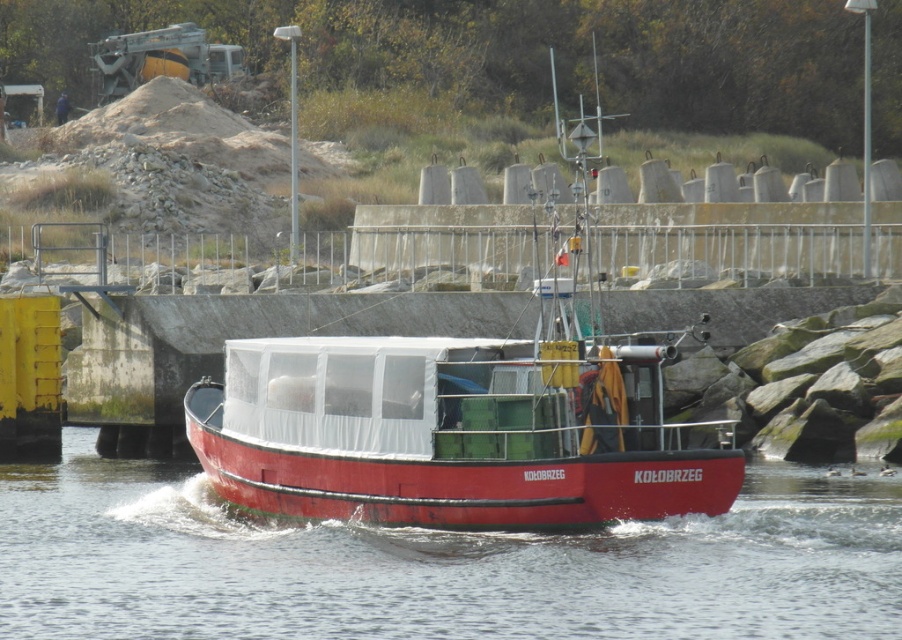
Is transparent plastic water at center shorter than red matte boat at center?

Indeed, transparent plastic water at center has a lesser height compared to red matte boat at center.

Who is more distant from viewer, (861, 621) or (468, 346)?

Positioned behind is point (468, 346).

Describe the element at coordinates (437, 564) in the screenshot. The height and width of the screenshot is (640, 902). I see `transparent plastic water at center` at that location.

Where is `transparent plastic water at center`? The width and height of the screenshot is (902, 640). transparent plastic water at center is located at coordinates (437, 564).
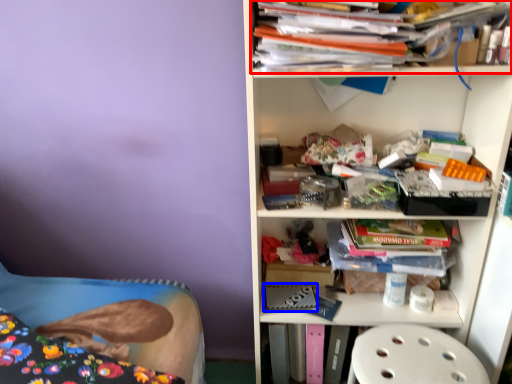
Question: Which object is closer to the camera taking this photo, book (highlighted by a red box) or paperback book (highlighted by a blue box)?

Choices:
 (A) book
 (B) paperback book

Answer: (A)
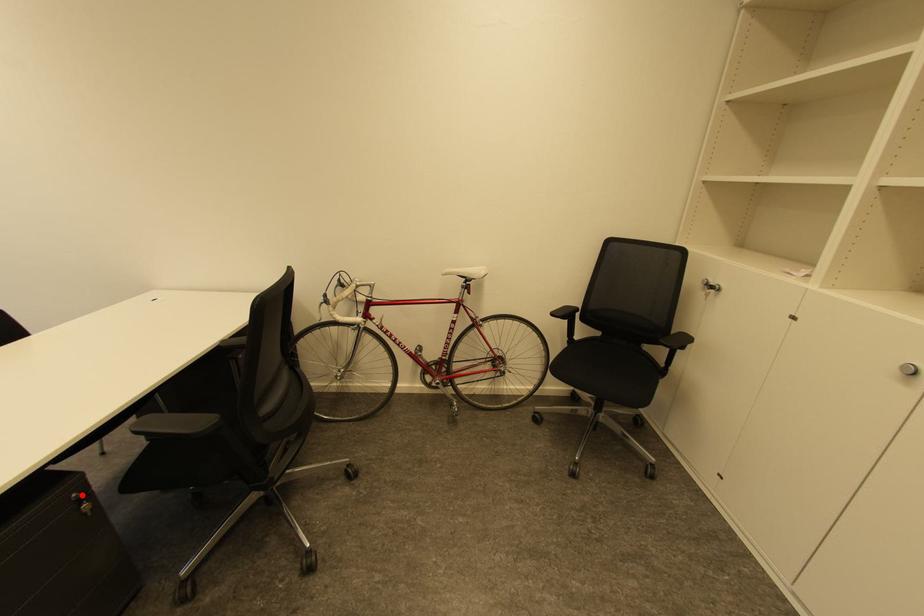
* * *
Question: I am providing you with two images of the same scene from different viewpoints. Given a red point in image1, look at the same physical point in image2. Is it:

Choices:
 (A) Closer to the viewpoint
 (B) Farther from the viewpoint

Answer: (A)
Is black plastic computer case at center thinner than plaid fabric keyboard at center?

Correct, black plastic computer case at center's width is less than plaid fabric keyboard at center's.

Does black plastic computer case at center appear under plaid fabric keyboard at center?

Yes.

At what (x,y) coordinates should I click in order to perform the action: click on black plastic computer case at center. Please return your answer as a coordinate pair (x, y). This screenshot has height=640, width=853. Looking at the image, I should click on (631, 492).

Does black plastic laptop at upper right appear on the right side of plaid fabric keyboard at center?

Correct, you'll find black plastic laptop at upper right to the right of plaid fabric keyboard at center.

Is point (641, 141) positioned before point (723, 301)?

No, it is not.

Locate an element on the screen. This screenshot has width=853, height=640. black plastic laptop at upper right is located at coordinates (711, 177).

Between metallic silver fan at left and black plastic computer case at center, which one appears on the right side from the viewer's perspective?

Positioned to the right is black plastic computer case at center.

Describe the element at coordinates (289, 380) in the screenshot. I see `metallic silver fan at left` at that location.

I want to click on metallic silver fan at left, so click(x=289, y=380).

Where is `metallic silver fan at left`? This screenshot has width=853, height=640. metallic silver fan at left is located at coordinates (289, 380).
...
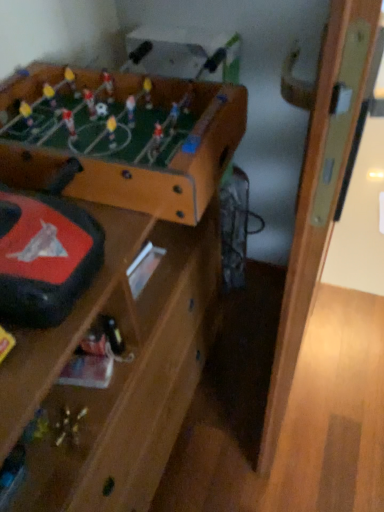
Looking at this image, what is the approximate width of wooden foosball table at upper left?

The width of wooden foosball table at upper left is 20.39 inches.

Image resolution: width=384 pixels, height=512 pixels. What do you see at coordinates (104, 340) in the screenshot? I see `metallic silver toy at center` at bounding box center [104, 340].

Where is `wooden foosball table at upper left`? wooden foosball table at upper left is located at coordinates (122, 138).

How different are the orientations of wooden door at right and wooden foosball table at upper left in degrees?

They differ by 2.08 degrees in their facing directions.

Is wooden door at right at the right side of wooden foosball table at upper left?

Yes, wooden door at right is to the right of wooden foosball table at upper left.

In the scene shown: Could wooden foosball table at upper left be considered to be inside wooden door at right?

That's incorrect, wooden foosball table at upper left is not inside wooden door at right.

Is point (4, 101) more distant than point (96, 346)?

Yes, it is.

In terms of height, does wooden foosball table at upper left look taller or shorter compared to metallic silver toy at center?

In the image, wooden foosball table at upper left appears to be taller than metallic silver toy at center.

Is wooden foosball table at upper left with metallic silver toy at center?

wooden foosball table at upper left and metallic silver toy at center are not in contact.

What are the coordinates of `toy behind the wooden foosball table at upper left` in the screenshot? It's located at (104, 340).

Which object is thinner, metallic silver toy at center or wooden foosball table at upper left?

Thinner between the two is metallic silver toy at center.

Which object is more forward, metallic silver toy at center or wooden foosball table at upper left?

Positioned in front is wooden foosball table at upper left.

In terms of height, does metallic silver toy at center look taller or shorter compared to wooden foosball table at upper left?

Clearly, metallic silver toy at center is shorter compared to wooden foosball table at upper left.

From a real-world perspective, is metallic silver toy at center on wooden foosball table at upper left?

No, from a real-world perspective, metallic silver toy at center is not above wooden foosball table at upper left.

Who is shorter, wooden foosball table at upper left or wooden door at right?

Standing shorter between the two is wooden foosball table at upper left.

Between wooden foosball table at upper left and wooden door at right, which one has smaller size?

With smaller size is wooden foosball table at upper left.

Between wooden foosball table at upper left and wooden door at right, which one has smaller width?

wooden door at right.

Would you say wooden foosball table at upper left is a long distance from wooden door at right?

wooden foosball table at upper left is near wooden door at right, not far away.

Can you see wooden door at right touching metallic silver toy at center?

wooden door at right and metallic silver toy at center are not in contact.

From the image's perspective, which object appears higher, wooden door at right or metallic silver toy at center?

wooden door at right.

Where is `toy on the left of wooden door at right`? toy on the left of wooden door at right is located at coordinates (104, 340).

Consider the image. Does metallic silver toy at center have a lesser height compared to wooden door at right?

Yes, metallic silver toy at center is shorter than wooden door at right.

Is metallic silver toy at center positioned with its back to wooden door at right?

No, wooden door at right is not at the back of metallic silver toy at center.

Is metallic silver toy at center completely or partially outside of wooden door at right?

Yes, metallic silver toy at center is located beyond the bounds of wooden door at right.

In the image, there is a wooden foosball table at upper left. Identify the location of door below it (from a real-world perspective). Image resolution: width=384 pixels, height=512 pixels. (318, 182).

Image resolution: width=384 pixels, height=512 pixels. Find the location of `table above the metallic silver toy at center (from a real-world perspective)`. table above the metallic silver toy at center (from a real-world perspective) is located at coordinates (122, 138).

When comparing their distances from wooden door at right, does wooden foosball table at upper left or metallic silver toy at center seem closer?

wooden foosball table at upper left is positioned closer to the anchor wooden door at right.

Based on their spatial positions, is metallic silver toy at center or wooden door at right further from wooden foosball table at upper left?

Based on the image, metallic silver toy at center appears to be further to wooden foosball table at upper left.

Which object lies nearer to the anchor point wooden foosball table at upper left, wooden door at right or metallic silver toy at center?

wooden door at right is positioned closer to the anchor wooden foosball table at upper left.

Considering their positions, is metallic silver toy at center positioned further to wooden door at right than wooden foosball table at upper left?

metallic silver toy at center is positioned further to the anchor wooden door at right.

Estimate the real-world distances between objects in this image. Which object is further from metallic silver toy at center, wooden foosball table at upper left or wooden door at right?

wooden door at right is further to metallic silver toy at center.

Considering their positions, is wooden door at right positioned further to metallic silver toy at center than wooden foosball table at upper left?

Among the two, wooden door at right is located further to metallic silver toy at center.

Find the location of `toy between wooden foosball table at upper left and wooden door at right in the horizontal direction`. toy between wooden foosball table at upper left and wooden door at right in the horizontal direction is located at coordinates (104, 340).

◆ DÉTAILS DE L'EXERCICE: Pouvez-vous mettre sous forme de tableau Markdown, avec les colonnes « N° » et « Ligne », le passage allant de la ligne qui contient « Image resolution: width=384 pixels, height=512 pixels. What » jusqu'à celle qui contient « Yes, it is. », ces deux lignes comprises et les lignes vides omises ?

◆ LA RÉPONSE:
| N° | Ligne |
|---|---|
| 1 | Image resolution: width=384 pixels, height=512 pixels. What do you see at coordinates (104, 340) in the screenshot? I see `metallic silver toy at center` at bounding box center [104, 340]. |
| 2 | Where is `wooden foosball table at upper left`? wooden foosball table at upper left is located at coordinates (122, 138). |
| 3 | How different are the orientations of wooden door at right and wooden foosball table at upper left in degrees? |
| 4 | They differ by 2.08 degrees in their facing directions. |
| 5 | Is wooden door at right at the right side of wooden foosball table at upper left? |
| 6 | Yes, wooden door at right is to the right of wooden foosball table at upper left. |
| 7 | In the scene shown: Could wooden foosball table at upper left be considered to be inside wooden door at right? |
| 8 | That's incorrect, wooden foosball table at upper left is not inside wooden door at right. |
| 9 | Is point (4, 101) more distant than point (96, 346)? |
| 10 | Yes, it is. |